* **How to complete this task**: Present the lines of the data below, from the line with "Is point (692, 342)" to the line with "No, (692, 342) is closer to viewer.", as a numbered list, leaving out any blank lines.

Stored data entries:

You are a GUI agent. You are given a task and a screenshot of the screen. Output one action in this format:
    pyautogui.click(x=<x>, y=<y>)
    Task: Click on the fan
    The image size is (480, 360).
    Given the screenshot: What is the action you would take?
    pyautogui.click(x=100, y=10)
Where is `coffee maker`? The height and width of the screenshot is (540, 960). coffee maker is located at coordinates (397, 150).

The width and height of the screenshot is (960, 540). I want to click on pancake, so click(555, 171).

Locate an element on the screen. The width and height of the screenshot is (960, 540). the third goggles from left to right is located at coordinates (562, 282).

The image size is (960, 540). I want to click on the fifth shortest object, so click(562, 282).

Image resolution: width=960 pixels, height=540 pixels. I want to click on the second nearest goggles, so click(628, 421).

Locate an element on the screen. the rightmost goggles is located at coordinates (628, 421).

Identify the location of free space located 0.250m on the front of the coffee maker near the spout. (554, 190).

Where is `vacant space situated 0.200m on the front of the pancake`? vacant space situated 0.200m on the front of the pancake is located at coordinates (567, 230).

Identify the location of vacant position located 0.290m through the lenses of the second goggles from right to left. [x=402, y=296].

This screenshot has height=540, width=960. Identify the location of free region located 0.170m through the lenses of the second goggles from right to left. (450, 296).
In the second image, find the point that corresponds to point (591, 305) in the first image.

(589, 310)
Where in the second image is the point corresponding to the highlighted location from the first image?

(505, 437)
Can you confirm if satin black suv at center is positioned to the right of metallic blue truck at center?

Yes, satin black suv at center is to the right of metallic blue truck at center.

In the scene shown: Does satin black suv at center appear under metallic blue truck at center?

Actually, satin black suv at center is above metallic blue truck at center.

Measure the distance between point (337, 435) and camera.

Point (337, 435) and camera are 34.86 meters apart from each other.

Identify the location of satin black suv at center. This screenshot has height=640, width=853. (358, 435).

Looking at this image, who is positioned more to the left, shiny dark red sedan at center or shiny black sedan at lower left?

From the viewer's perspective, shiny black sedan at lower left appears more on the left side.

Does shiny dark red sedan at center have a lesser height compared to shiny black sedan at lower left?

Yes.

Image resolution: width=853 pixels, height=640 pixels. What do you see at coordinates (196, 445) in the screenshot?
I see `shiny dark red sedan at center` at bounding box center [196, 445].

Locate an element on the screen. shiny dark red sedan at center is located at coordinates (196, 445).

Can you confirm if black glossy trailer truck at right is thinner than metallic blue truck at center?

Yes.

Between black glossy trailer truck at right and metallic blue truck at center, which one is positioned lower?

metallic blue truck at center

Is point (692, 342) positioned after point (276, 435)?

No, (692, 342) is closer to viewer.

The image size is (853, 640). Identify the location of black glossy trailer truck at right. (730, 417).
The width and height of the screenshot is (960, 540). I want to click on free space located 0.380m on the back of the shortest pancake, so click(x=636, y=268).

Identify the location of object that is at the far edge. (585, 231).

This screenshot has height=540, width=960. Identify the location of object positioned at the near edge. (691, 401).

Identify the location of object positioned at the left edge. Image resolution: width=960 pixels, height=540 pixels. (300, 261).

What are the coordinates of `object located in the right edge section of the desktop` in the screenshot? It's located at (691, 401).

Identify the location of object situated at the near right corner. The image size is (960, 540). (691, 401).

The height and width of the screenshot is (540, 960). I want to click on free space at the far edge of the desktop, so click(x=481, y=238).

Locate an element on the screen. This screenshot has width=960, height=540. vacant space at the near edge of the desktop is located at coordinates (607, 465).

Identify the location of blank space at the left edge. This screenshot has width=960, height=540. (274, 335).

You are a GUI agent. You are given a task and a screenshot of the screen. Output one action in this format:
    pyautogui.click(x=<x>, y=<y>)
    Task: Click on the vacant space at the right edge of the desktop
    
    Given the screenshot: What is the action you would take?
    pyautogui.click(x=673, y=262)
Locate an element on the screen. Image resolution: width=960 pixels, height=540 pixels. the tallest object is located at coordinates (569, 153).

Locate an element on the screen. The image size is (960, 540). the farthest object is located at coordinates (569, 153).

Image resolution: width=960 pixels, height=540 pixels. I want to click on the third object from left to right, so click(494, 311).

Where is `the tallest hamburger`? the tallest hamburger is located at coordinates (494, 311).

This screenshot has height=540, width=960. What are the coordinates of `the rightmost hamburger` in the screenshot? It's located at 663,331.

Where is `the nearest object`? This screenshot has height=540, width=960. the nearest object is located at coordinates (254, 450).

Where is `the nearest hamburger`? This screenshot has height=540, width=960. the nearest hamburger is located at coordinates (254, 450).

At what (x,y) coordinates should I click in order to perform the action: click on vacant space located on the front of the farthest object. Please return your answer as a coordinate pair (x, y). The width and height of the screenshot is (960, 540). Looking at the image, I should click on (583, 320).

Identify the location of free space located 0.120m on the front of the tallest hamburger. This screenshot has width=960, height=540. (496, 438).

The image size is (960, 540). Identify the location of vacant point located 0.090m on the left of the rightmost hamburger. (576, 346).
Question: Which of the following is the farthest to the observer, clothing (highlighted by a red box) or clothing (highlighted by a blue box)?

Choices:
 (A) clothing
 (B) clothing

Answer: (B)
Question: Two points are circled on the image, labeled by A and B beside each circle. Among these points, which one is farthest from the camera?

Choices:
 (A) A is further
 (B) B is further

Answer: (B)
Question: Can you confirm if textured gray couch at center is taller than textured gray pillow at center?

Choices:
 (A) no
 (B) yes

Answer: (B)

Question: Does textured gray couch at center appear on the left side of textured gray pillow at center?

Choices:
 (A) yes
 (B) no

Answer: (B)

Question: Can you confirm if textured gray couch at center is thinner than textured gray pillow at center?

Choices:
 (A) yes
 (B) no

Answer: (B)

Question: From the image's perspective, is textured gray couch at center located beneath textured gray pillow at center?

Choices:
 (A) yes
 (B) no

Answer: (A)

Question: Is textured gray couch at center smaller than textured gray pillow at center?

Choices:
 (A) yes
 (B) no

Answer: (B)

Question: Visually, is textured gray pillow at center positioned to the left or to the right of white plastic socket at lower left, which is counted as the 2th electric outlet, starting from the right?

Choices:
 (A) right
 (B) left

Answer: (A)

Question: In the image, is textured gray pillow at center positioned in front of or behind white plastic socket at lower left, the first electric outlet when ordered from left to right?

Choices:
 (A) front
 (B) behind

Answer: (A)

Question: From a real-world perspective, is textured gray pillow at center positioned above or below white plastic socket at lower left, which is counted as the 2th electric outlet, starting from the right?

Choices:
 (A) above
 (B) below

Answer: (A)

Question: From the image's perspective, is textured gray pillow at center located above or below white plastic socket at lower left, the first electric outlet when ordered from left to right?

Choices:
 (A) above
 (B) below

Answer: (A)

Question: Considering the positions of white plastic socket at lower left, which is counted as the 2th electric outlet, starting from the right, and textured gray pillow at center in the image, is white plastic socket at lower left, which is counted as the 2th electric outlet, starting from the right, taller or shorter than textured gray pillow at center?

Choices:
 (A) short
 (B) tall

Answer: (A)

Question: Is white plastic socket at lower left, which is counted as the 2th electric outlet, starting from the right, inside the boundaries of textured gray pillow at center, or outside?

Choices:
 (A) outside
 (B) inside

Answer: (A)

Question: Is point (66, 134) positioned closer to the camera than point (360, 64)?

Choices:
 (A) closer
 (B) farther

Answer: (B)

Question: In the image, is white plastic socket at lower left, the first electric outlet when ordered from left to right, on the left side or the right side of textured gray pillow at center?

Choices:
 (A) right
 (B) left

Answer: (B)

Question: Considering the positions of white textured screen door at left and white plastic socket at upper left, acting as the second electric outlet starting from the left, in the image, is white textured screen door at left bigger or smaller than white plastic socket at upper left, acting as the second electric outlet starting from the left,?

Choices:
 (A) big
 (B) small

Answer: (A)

* **Answer area**:
1. Is point (692, 342) positioned after point (276, 435)?
2. No, (692, 342) is closer to viewer.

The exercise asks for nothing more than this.